Problem to solve:
Would you transcribe the listing exactly as it stands, minus any images?

Provided data:
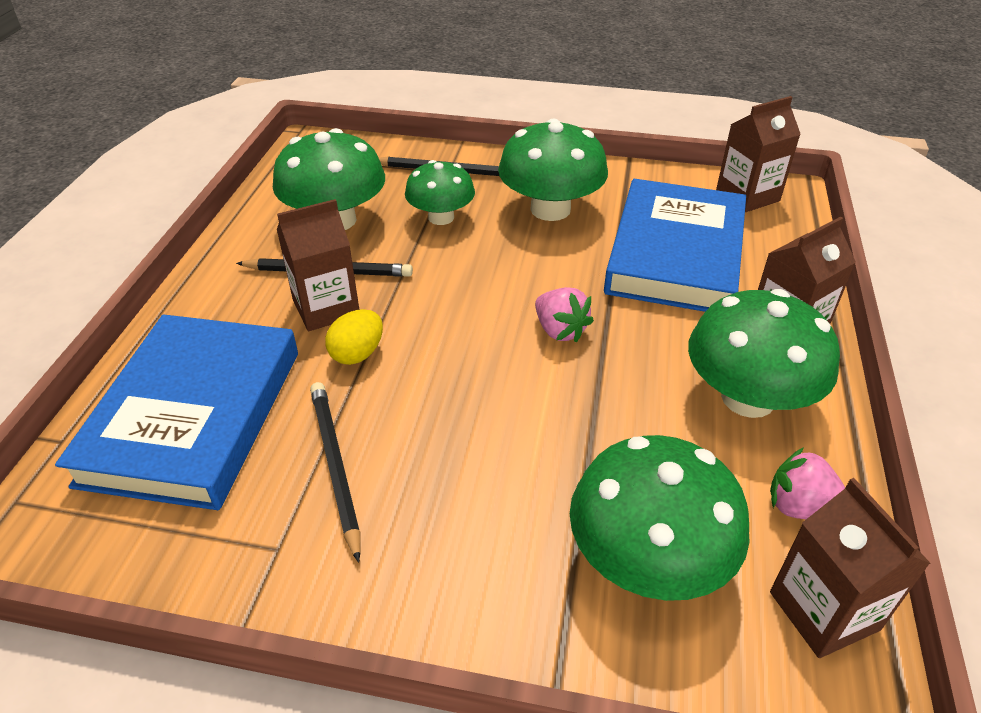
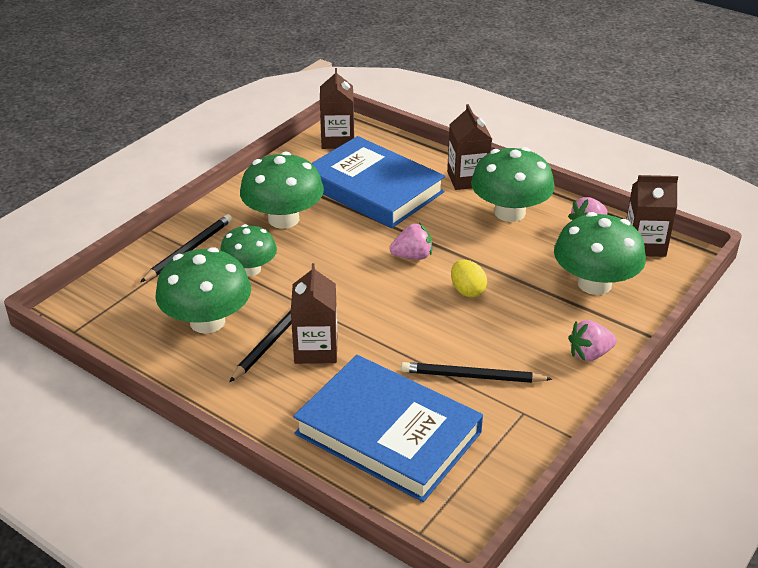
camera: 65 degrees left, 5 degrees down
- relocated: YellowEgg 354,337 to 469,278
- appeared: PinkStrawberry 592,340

Exercise response:
camera: 65 degrees left, 5 degrees down
- relocated: YellowEgg 354,337 to 469,278
- appeared: PinkStrawberry 592,340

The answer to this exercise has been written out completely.